◆ TASK REQUIREMENTS ◆
Look for the word "sprayer" in the records, and copy each line where it appears.

◆ SOURCE INFORMATION ◆

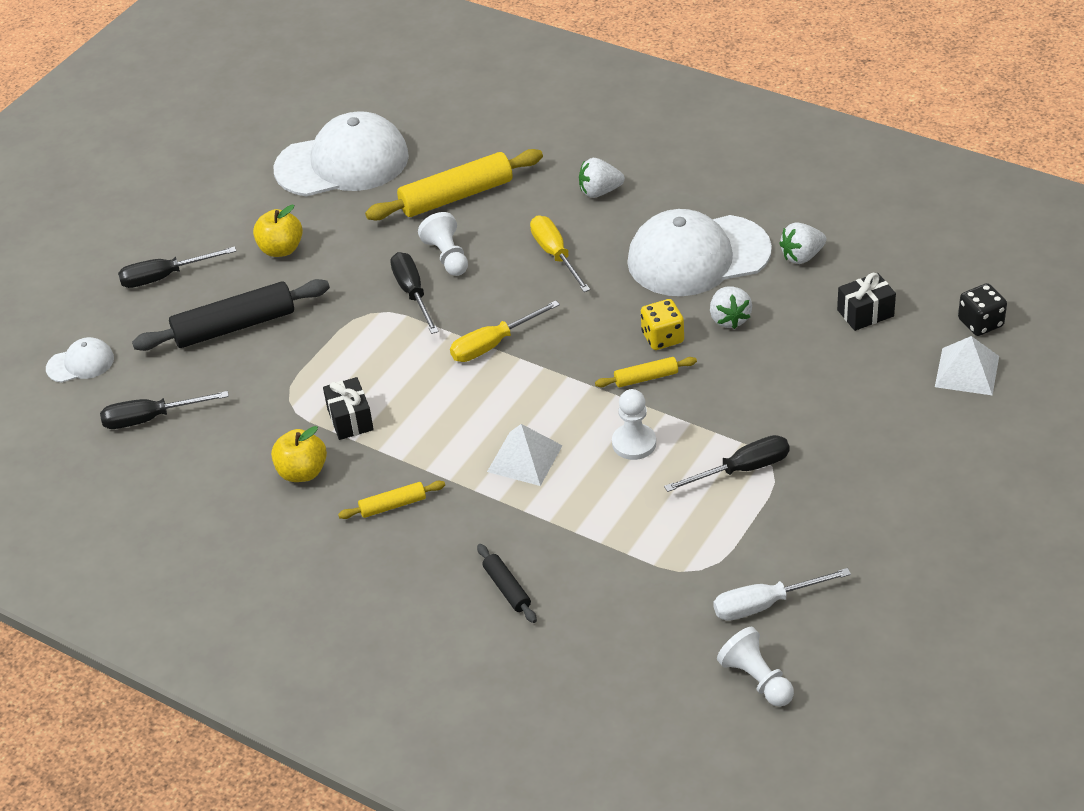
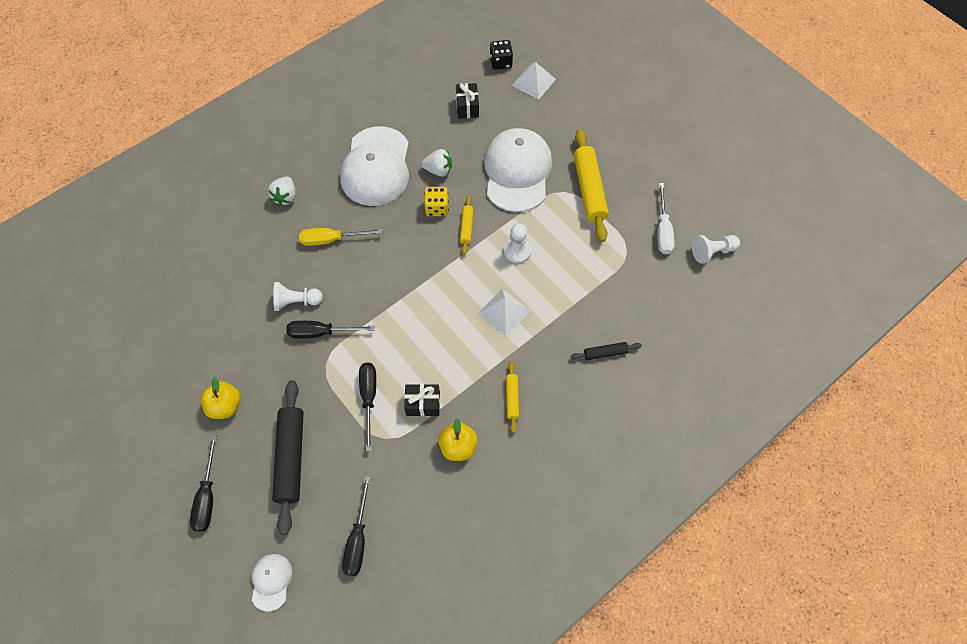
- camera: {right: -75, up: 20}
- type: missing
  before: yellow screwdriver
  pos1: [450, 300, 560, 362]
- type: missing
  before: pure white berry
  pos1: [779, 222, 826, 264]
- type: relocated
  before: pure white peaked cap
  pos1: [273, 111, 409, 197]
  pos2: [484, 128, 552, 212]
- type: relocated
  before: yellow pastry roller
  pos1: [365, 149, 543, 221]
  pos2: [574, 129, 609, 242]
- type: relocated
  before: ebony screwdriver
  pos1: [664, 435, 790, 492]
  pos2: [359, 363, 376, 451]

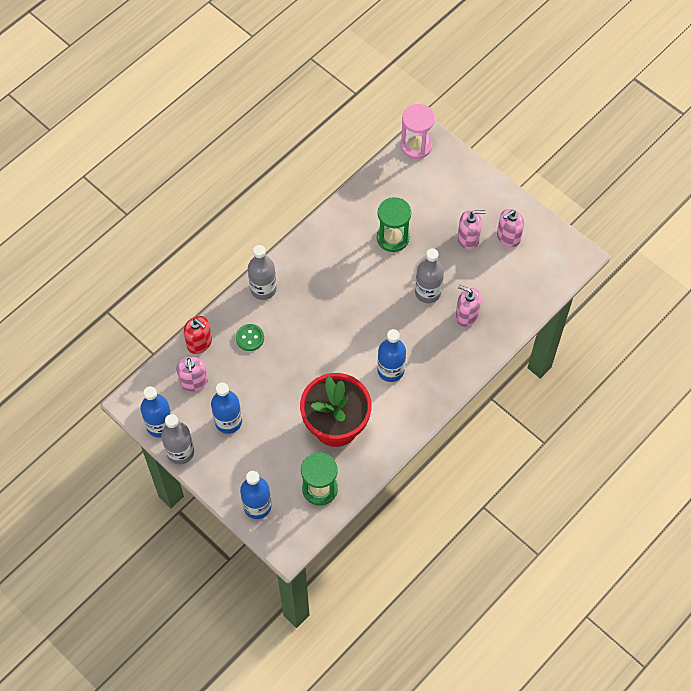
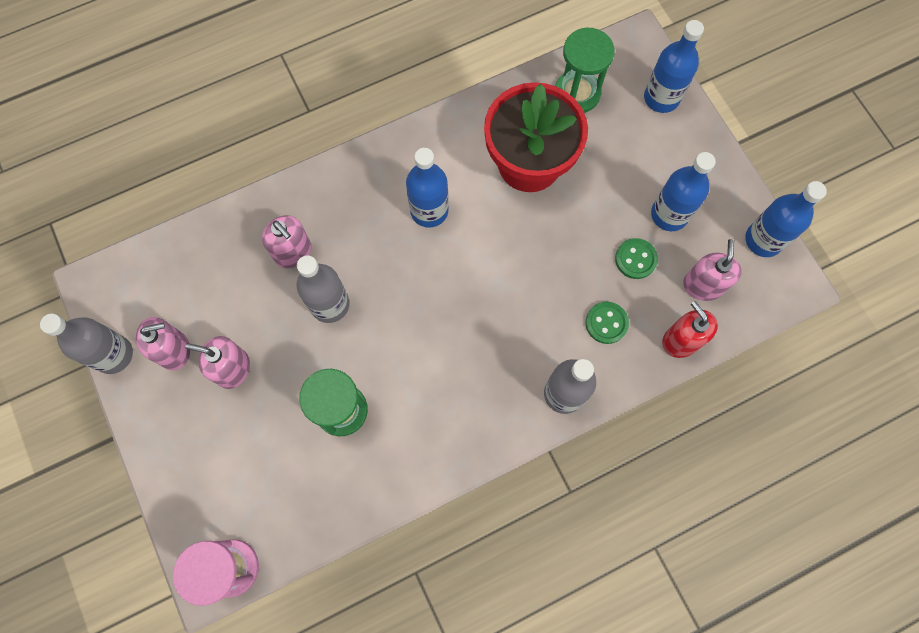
- camera: {right: -160, up: 10}
- type: appeared
  after: leaf-green button
  pos2: [615, 238, 658, 279]
- type: relocated
  before: gray drink bottle
  pos1: [161, 414, 194, 464]
  pos2: [40, 313, 133, 374]

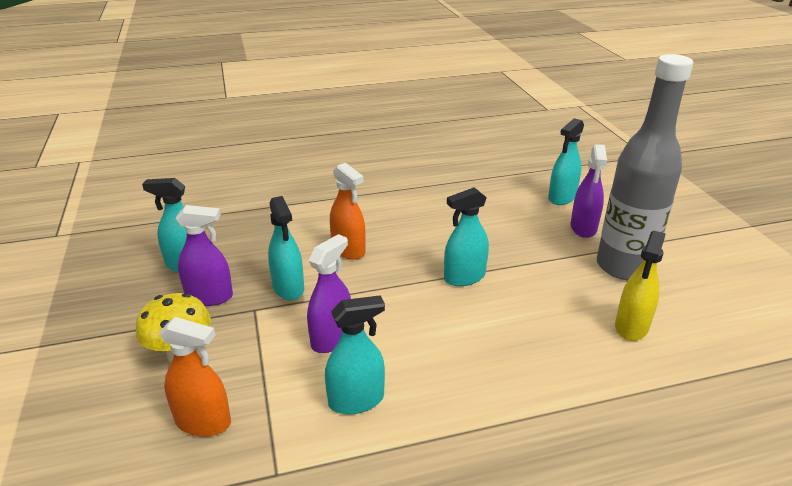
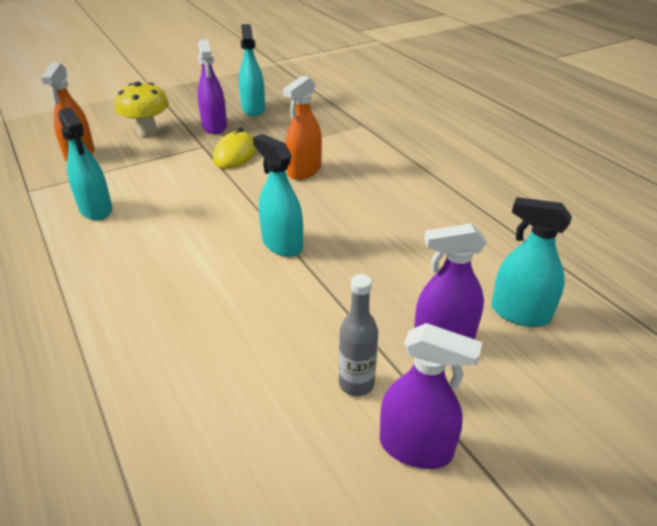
- camera: {right: 75, up: 5}
- type: missing
  before: yellow sprayer
  pos1: [615, 231, 666, 341]
- type: relocated
  before: royal purple sprayer
  pos1: [307, 234, 351, 353]
  pos2: [380, 323, 483, 469]
- type: exchanged
  before: aqua sprayer
  after: yellow computer mouse
  pos1: [268, 196, 304, 300]
  pos2: [213, 127, 257, 169]
- type: size
  before: gray drink bottle
  pos1: [597, 54, 693, 280]
  pos2: [339, 274, 378, 396]
  scale: 0.43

◆ RESPONSE ◆
  before: yellow sprayer
  before: royal purple sprayer
  before: aqua sprayer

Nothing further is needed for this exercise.